Revision tracking records

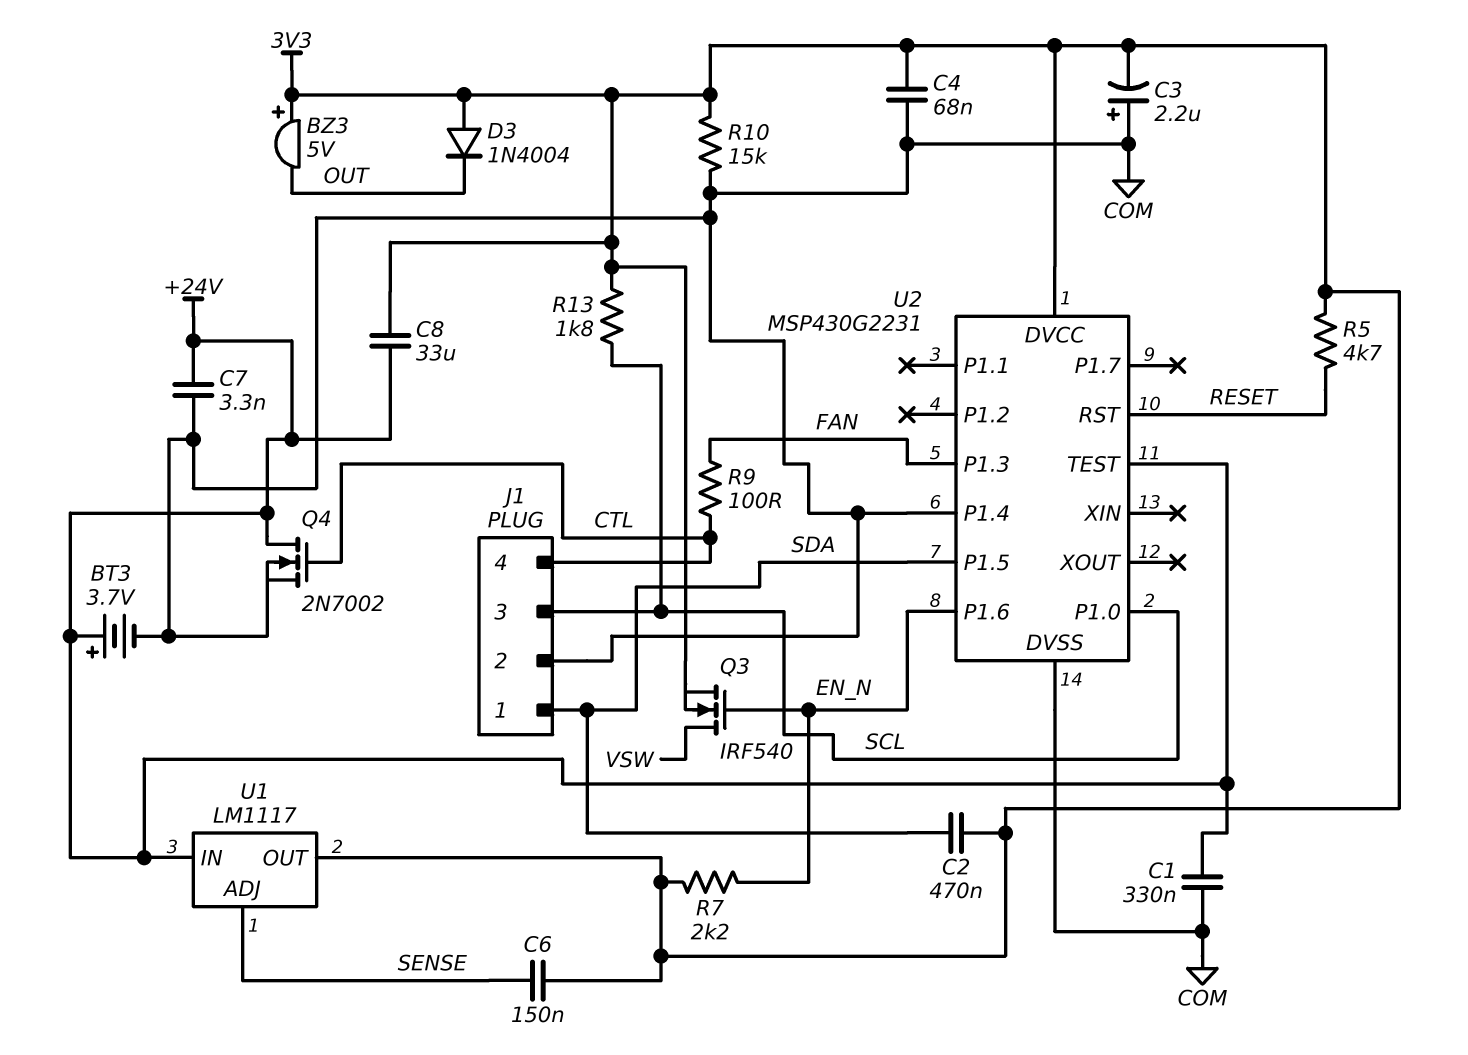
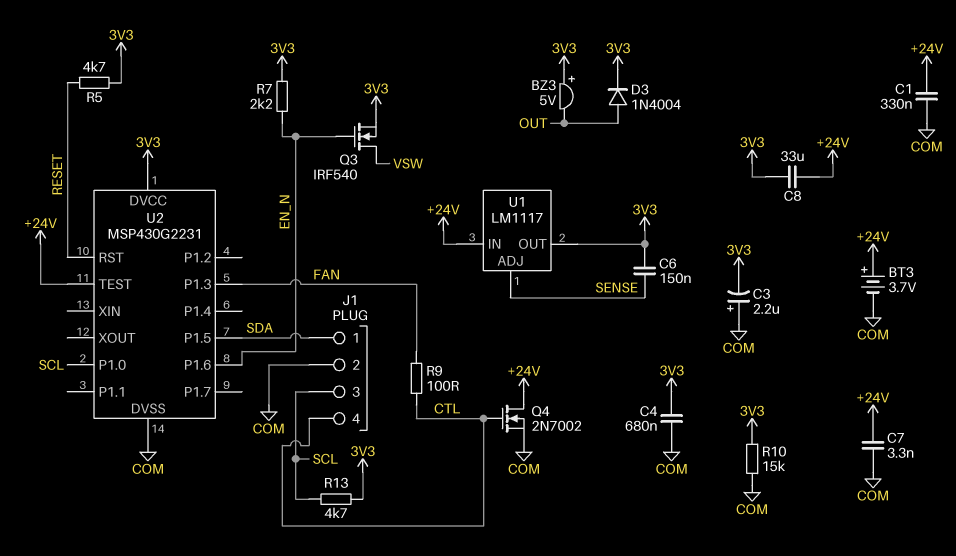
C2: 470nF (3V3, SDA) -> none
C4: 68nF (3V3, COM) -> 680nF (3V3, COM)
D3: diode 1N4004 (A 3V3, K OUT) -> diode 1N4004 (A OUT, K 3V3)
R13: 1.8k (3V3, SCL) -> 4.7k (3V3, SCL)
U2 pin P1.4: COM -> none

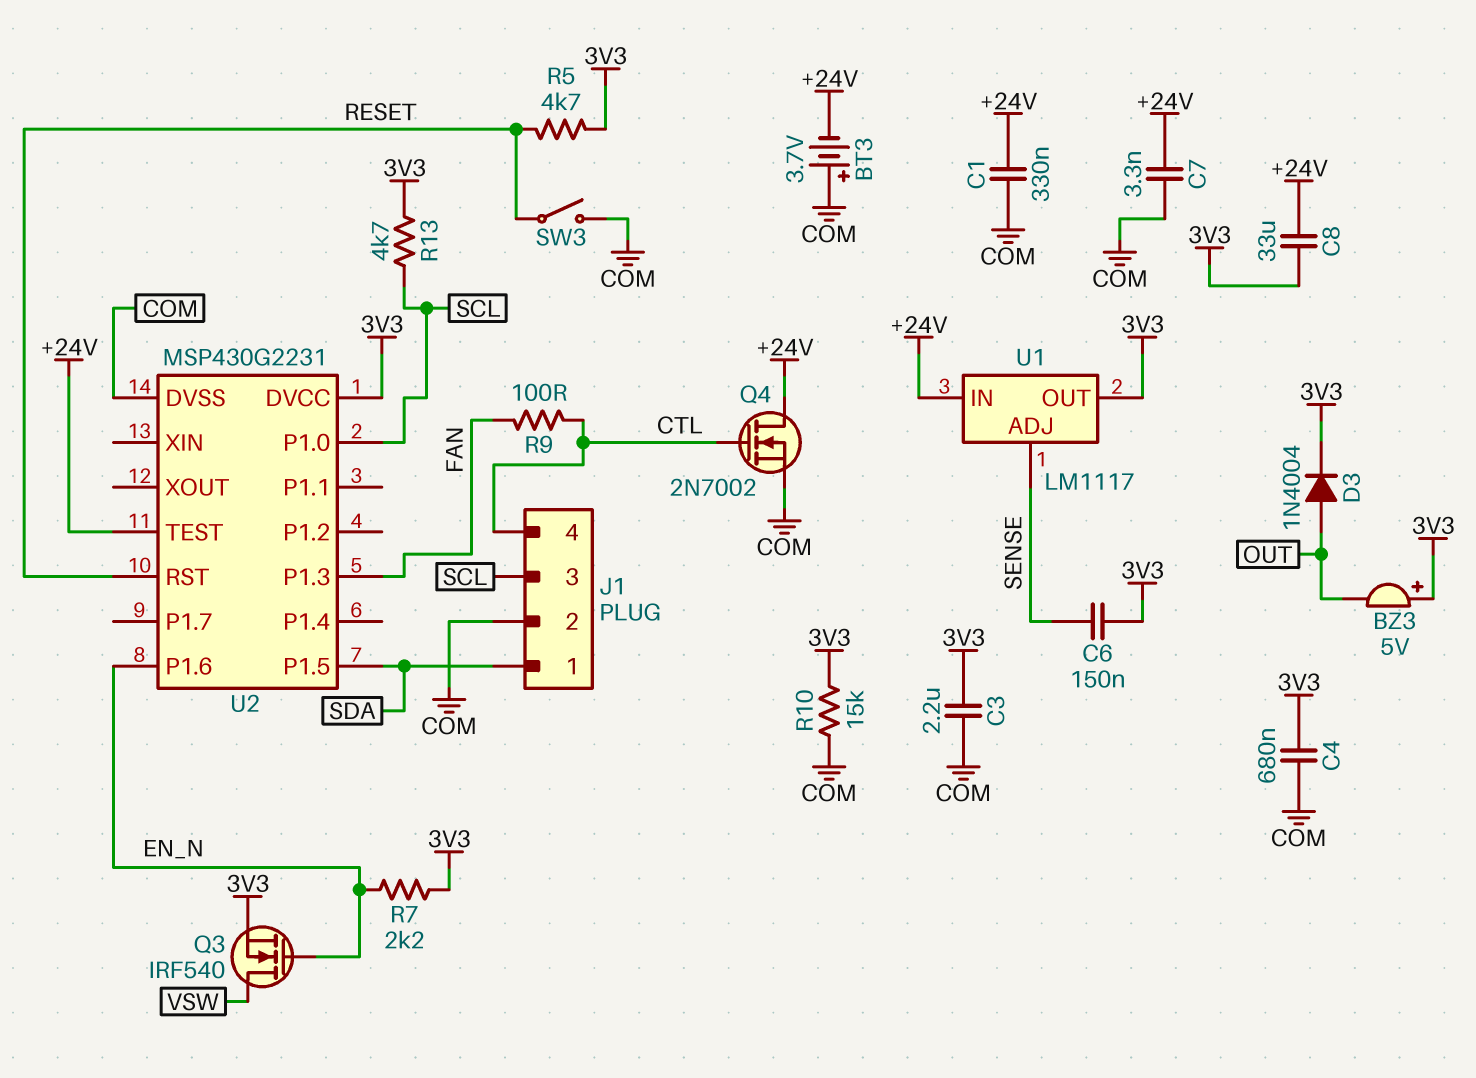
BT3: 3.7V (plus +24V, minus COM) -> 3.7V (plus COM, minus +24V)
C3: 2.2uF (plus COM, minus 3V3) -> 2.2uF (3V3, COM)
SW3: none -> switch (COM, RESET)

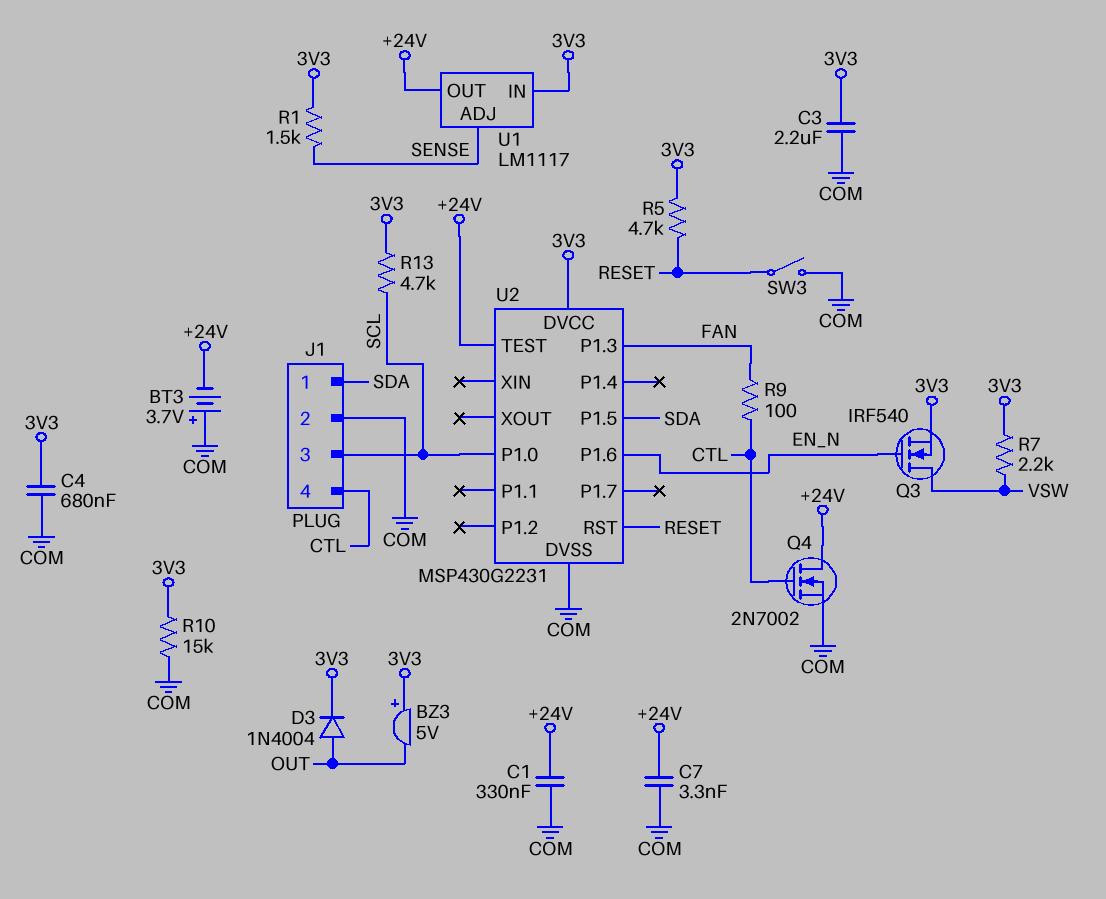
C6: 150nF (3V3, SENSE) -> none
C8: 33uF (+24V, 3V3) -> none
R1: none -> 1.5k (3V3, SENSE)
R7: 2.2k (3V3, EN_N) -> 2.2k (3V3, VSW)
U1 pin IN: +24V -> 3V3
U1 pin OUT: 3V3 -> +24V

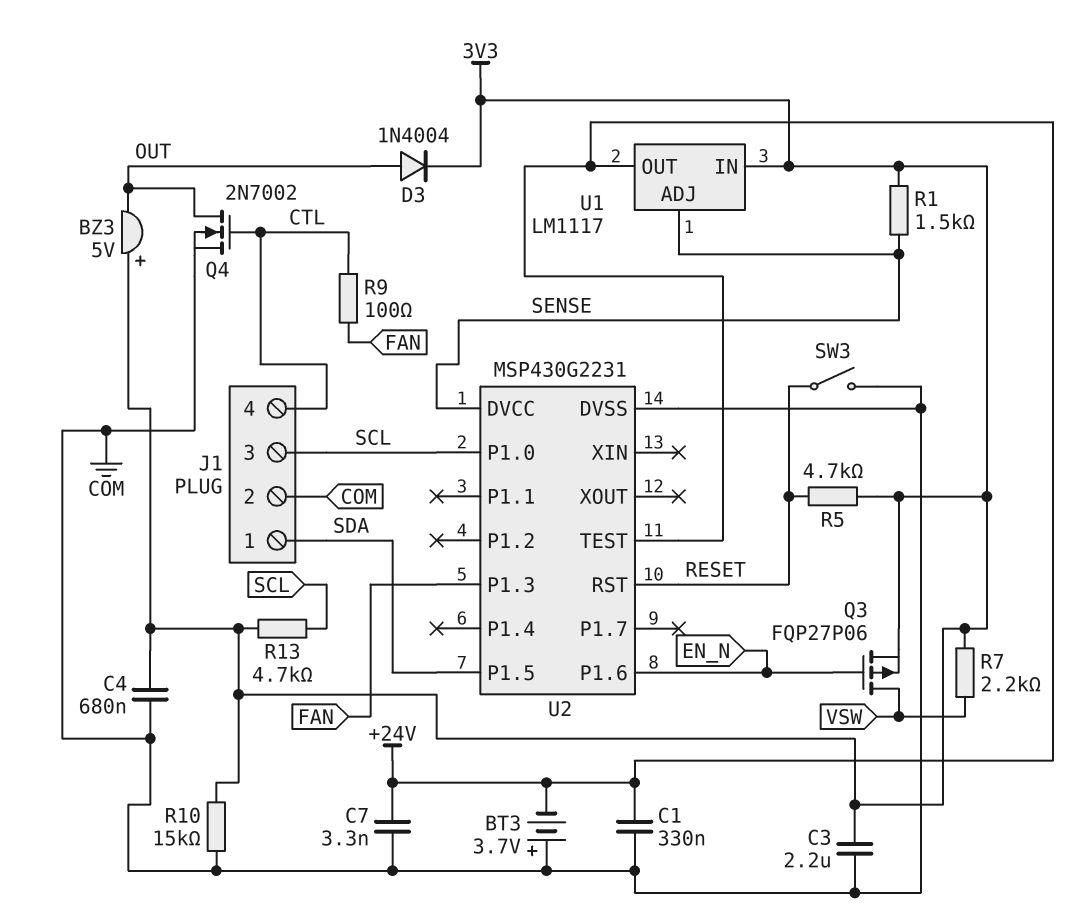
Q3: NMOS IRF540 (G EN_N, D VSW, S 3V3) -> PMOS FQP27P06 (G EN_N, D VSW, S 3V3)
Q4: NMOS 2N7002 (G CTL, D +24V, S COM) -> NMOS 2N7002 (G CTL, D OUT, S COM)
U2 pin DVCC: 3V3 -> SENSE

TASK: Lines from the one holding "R7: 2.2k (3V3, EN_N) -> 2.2k (3V3, VSW)" to the end of the data, both ends included, are to be given again exactly; no pictures belong in the copy.

YOUR SOLUTION:
R7: 2.2k (3V3, EN_N) -> 2.2k (3V3, VSW)
U1 pin IN: +24V -> 3V3
U1 pin OUT: 3V3 -> +24V

Q3: NMOS IRF540 (G EN_N, D VSW, S 3V3) -> PMOS FQP27P06 (G EN_N, D VSW, S 3V3)
Q4: NMOS 2N7002 (G CTL, D +24V, S COM) -> NMOS 2N7002 (G CTL, D OUT, S COM)
U2 pin DVCC: 3V3 -> SENSE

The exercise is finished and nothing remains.